→ **DATA SUPPLIED**
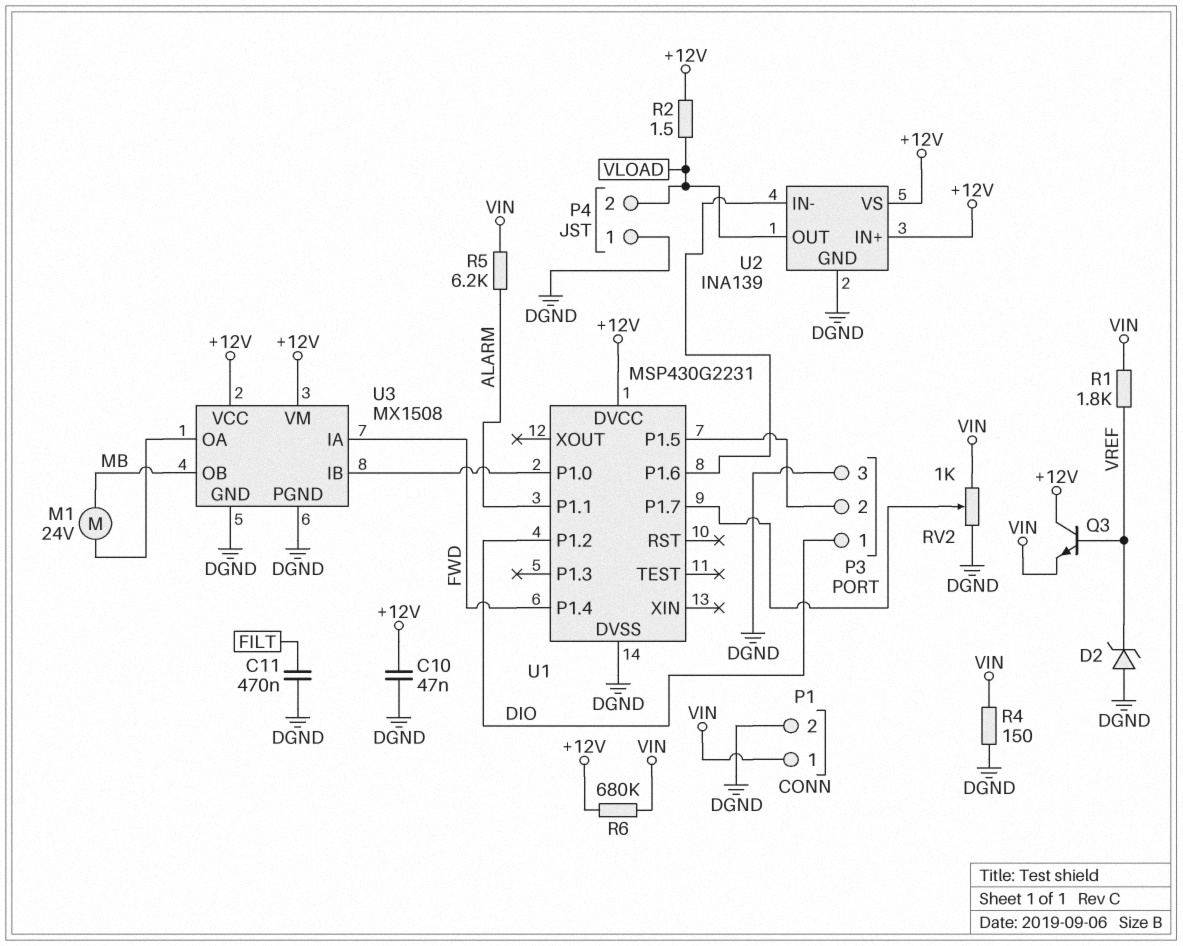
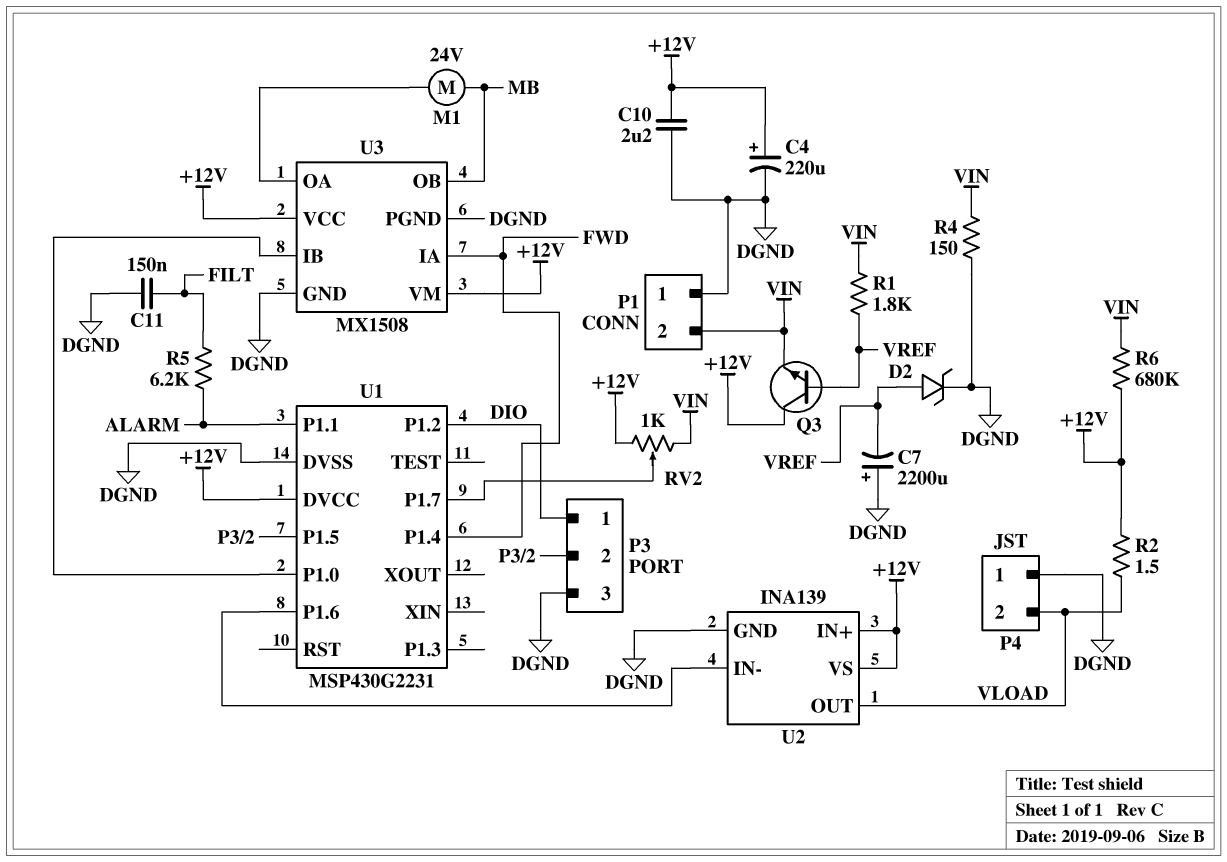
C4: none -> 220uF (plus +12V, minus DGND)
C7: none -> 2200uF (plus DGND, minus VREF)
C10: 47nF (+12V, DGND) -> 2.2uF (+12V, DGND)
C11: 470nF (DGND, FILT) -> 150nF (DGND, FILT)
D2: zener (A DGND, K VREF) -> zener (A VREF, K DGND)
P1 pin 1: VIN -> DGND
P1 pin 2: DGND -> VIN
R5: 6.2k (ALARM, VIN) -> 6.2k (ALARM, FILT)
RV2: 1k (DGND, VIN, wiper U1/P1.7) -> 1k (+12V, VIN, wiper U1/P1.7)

→ **AIM OF THE TASK**
The lines to reproduce run from the one containing "C10: 47nF (+12V, DGND) -> 2.2uF (+12V, DGND)" to the last line of the listing; print them exactly, including both ends.

→ **RESULT OF THE EXERCISE**
C10: 47nF (+12V, DGND) -> 2.2uF (+12V, DGND)
C11: 470nF (DGND, FILT) -> 150nF (DGND, FILT)
D2: zener (A DGND, K VREF) -> zener (A VREF, K DGND)
P1 pin 1: VIN -> DGND
P1 pin 2: DGND -> VIN
R5: 6.2k (ALARM, VIN) -> 6.2k (ALARM, FILT)
RV2: 1k (DGND, VIN, wiper U1/P1.7) -> 1k (+12V, VIN, wiper U1/P1.7)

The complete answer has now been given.